Provided data:
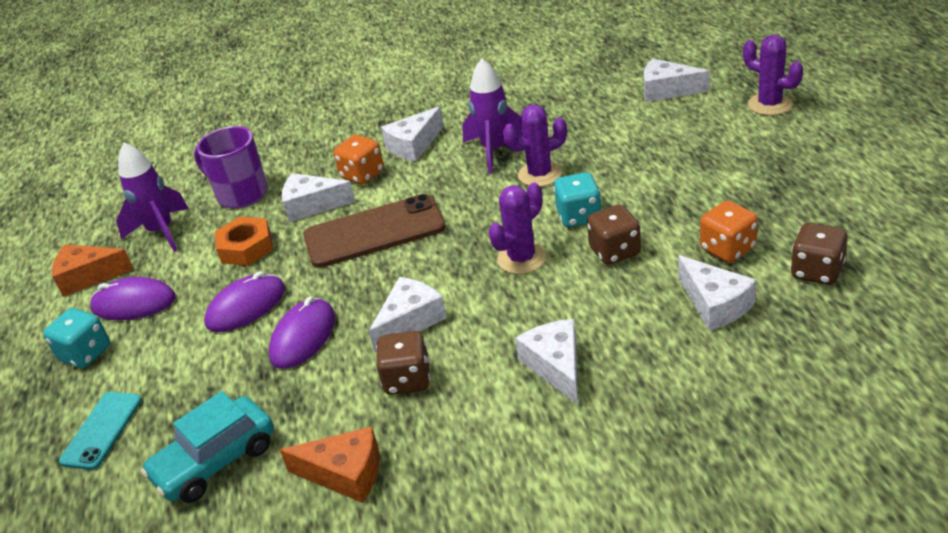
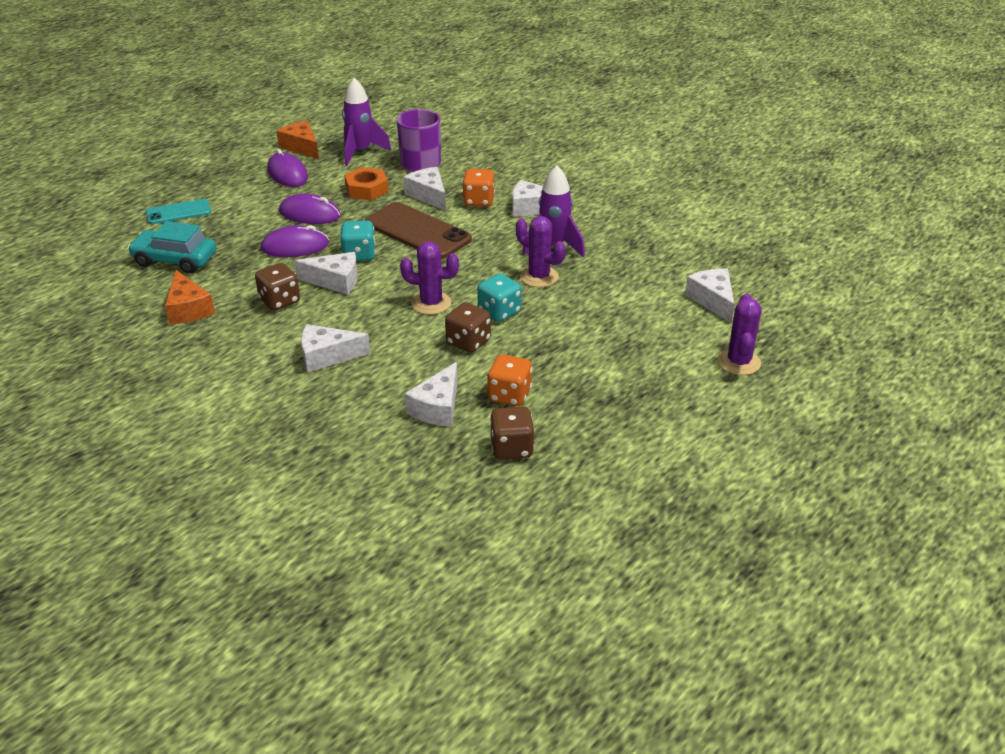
camera: 50 degrees right, 0 degrees up
(85, 354) = (235, 178): turquoise dice -> turquoise dice (359, 255)
(556, 366) = (327, 356): white cheese -> white cheese turned 135 degrees counterclockwise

What is expected: Line by line, give the material above again exactly, but without any pictures.

Task response:
camera: 50 degrees right, 0 degrees up
(85, 354) = (235, 178): turquoise dice -> turquoise dice (359, 255)
(556, 366) = (327, 356): white cheese -> white cheese turned 135 degrees counterclockwise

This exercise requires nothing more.